(Object change descriptions)
=== Section Start ===

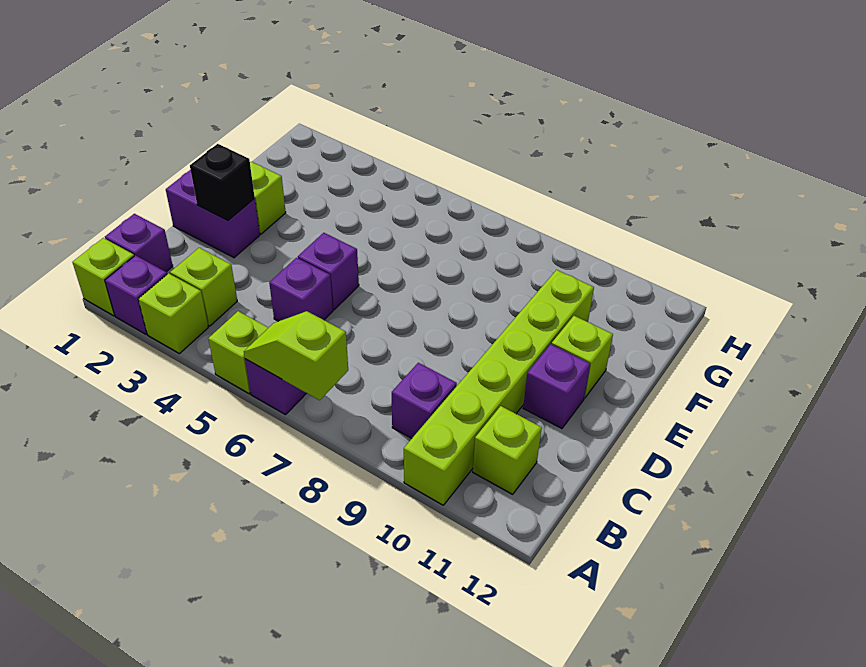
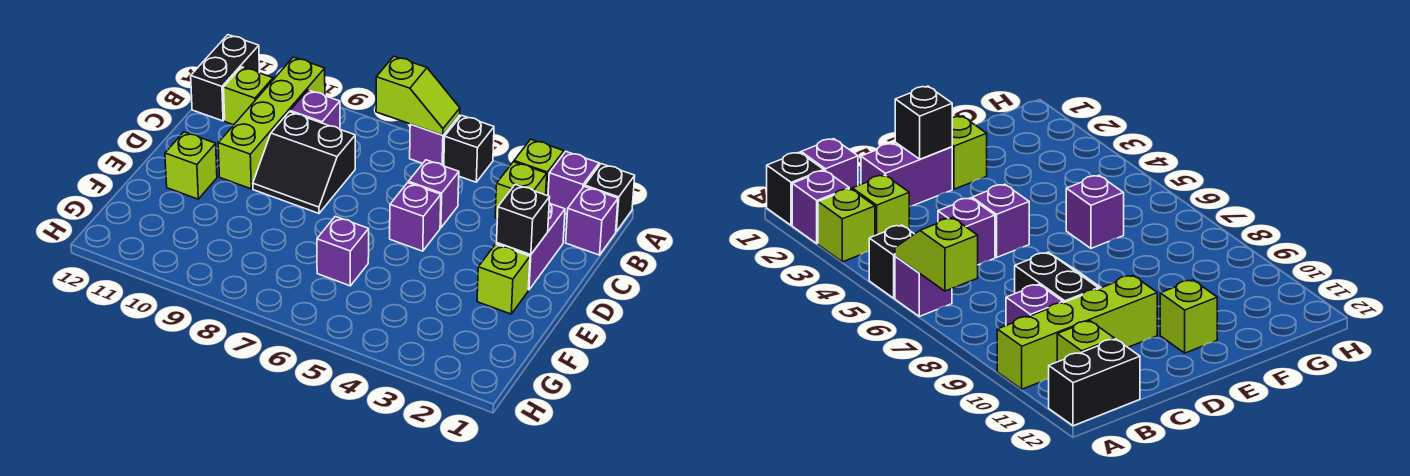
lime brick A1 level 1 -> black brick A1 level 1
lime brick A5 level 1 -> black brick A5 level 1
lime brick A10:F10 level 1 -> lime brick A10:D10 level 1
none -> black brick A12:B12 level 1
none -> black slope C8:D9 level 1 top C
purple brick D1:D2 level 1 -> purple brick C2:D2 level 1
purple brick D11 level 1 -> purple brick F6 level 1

=== Section End ===
=== Section Start ===

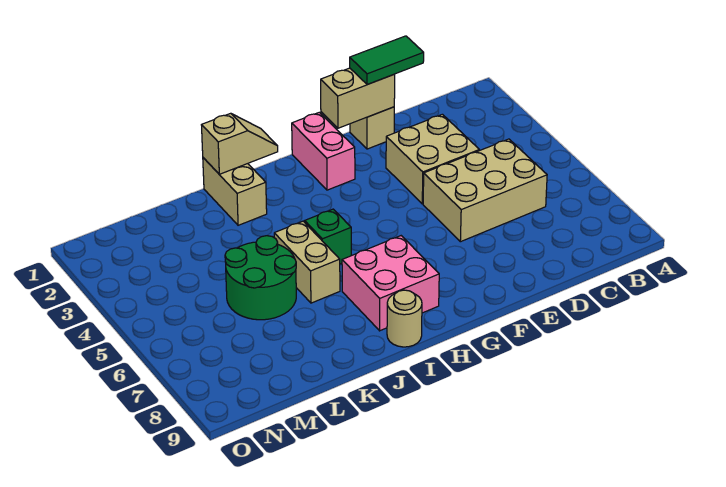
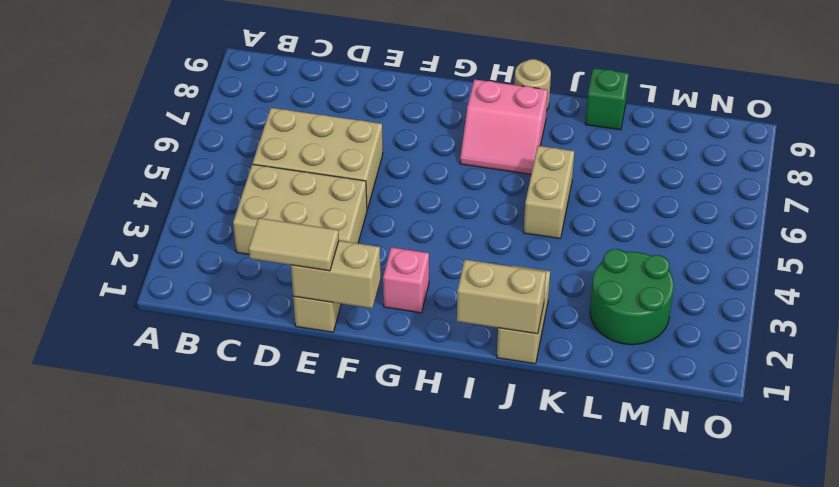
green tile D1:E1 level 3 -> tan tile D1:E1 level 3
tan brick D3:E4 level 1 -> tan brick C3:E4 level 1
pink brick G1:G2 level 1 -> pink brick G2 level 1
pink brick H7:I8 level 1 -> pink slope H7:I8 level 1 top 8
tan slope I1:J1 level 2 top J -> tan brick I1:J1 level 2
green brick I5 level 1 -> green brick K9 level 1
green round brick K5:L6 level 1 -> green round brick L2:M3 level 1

=== Section End ===

Reproduce exactly the entries above, limited to the lines from the one with "lime brick A1 level" through the one with "purple brick D11", both included.

lime brick A1 level 1 -> black brick A1 level 1
lime brick A5 level 1 -> black brick A5 level 1
lime brick A10:F10 level 1 -> lime brick A10:D10 level 1
none -> black brick A12:B12 level 1
none -> black slope C8:D9 level 1 top C
purple brick D1:D2 level 1 -> purple brick C2:D2 level 1
purple brick D11 level 1 -> purple brick F6 level 1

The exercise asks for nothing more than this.